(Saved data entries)
-=-=-=-=-

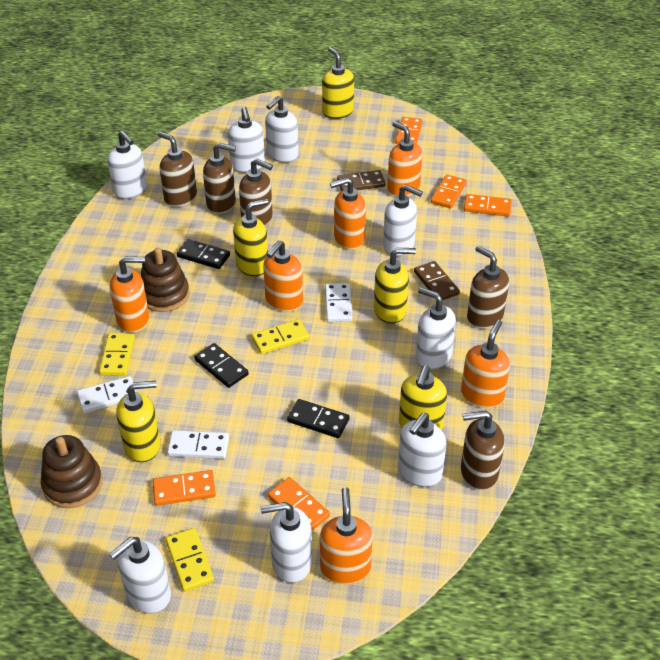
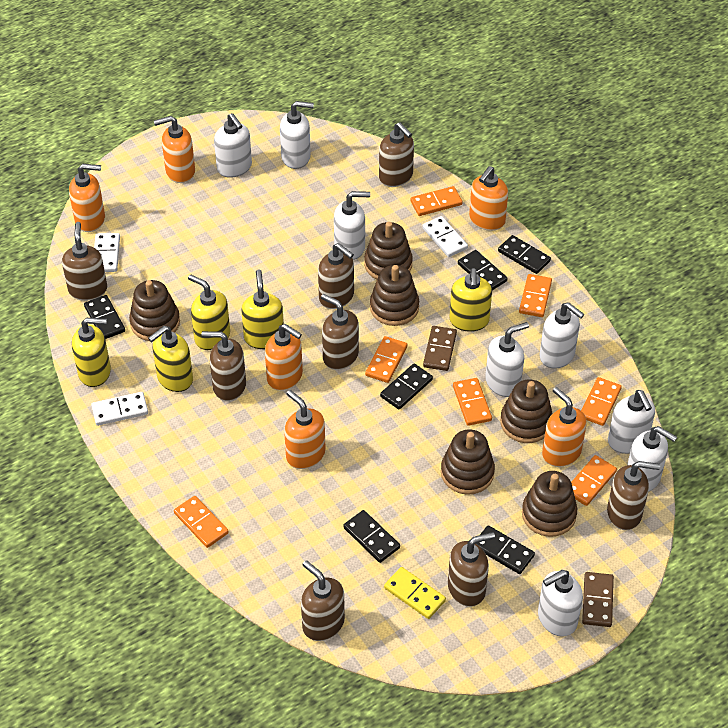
black domino: 3 -> 6
brown soap dispenser: 5 -> 8
brown stacking toy: 2 -> 6
orange domino: 5 -> 7
yellow domino: 3 -> 1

-=-=-=-=-

__Task to carry out__.
The records above need to be copied exactly, with the pictures left out.

__Output__.
black domino: 3 -> 6
brown soap dispenser: 5 -> 8
brown stacking toy: 2 -> 6
orange domino: 5 -> 7
yellow domino: 3 -> 1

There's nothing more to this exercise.